- _Problem details_
Print every entry exactly once more, omitting each picture.

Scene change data
• • •
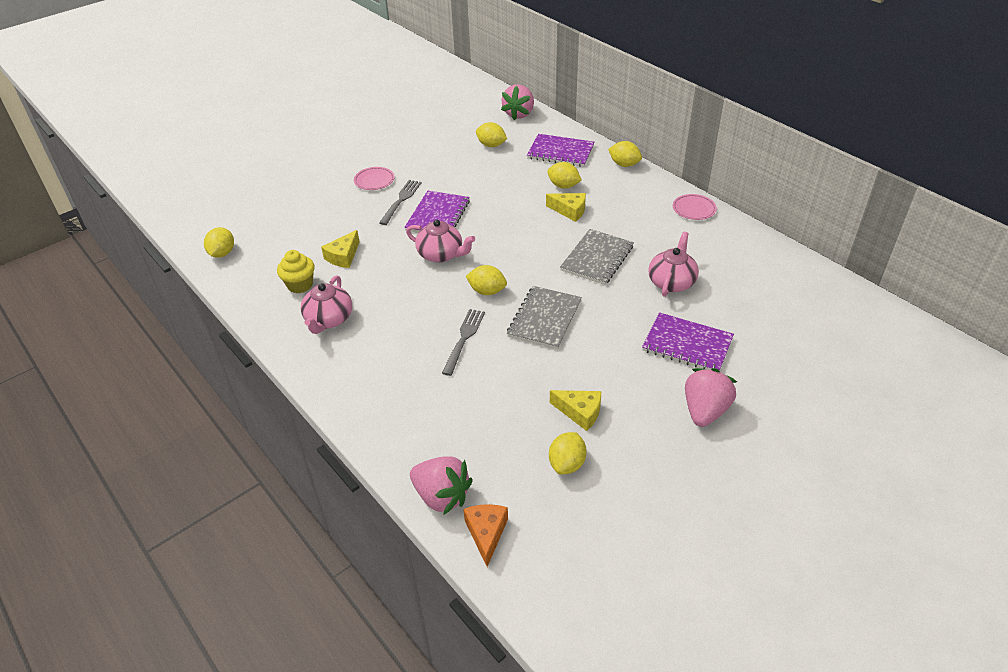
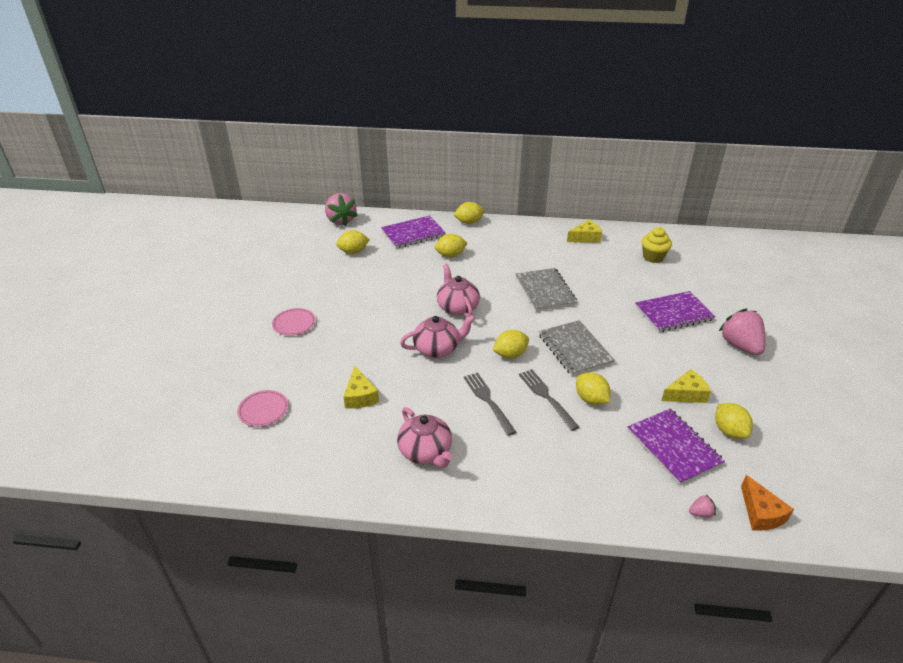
camera: 45 degrees left, 5 degrees down
yellow lemon [204,227,234,258] -> yellow lemon moved to [576,372,611,405]
yellow cupcake [277,250,315,293] -> yellow cupcake moved to [642,227,672,263]
grey fork [379,180,421,225] -> grey fork moved to [464,372,516,436]
purple notebook [404,191,470,233] -> purple notebook moved to [628,409,725,485]
pink strawberry [410,456,473,514] -> pink strawberry [689,495,716,518], size x0.42
orange cheese [463,504,508,567] -> orange cheese turned 150 degrees counterclockwise [741,475,794,531]
yellow cheese [546,193,586,222] -> yellow cheese moved to [567,220,602,242]
pink teapot [648,232,699,297] -> pink teapot moved to [437,264,480,317]
pink plate [673,194,717,220] -> pink plate moved to [237,390,288,427]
• • •
- _Task answer_
camera: 45 degrees left, 5 degrees down
yellow lemon [204,227,234,258] -> yellow lemon moved to [576,372,611,405]
yellow cupcake [277,250,315,293] -> yellow cupcake moved to [642,227,672,263]
grey fork [379,180,421,225] -> grey fork moved to [464,372,516,436]
purple notebook [404,191,470,233] -> purple notebook moved to [628,409,725,485]
pink strawberry [410,456,473,514] -> pink strawberry [689,495,716,518], size x0.42
orange cheese [463,504,508,567] -> orange cheese turned 150 degrees counterclockwise [741,475,794,531]
yellow cheese [546,193,586,222] -> yellow cheese moved to [567,220,602,242]
pink teapot [648,232,699,297] -> pink teapot moved to [437,264,480,317]
pink plate [673,194,717,220] -> pink plate moved to [237,390,288,427]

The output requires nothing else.